Check each line of the records below and collect those holding "brown".

- Information provided -

=======

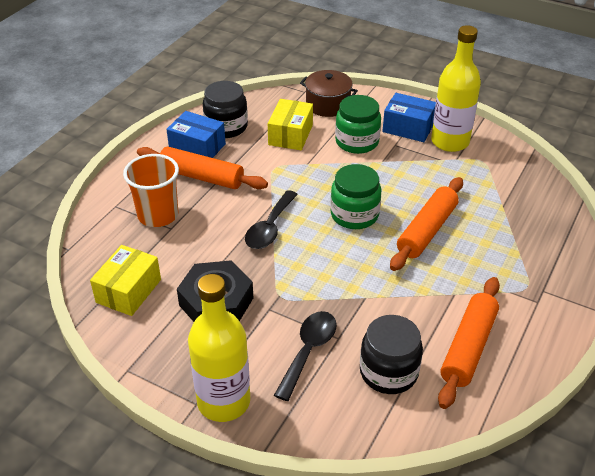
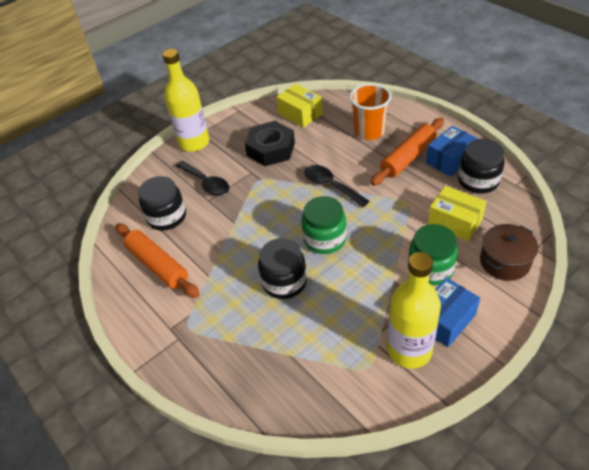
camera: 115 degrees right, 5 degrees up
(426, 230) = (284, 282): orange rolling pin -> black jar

=======

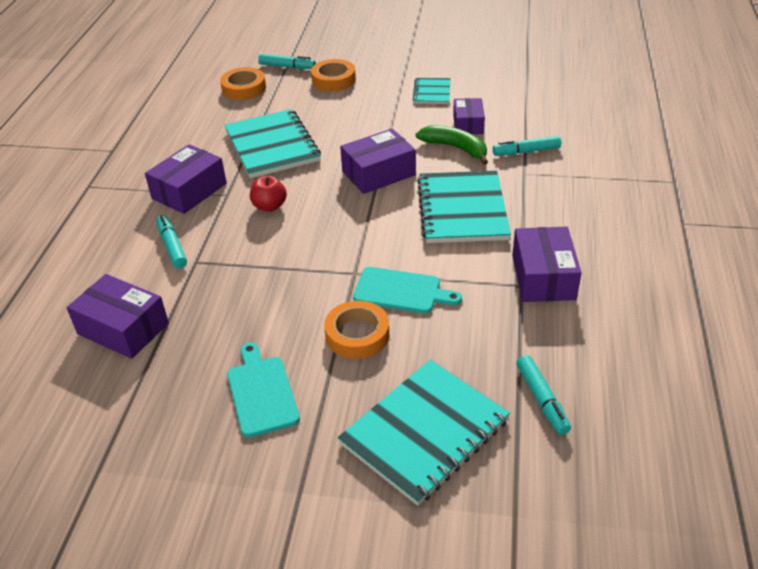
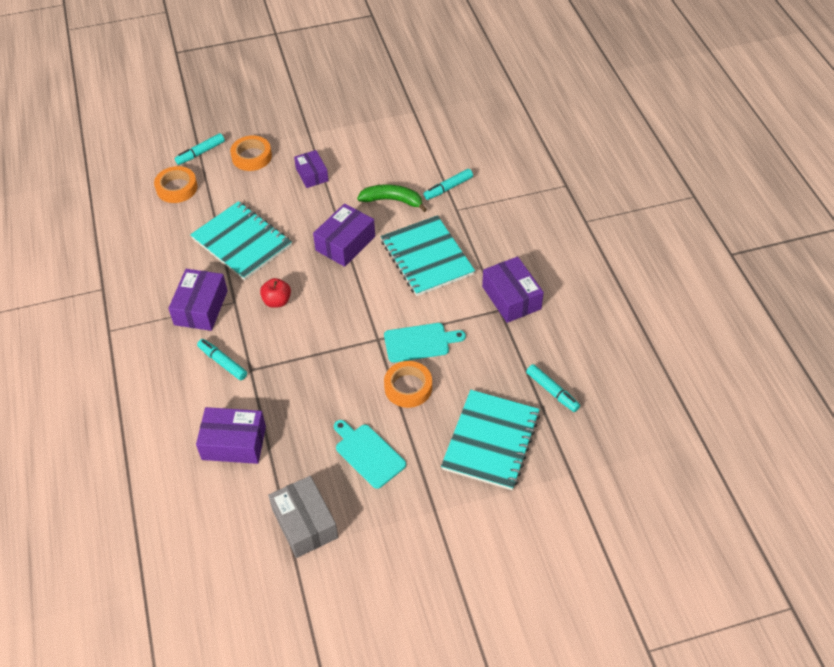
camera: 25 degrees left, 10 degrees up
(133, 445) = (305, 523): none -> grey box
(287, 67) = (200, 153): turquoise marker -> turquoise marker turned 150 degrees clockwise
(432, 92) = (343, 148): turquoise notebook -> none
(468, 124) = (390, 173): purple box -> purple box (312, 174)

=======

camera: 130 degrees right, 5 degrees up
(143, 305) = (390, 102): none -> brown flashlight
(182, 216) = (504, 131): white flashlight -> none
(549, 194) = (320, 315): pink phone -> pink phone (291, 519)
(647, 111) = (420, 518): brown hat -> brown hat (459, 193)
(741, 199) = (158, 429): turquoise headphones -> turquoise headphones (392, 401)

=======

- Reply to the exercise -
(143, 305) = (390, 102): none -> brown flashlight
(647, 111) = (420, 518): brown hat -> brown hat (459, 193)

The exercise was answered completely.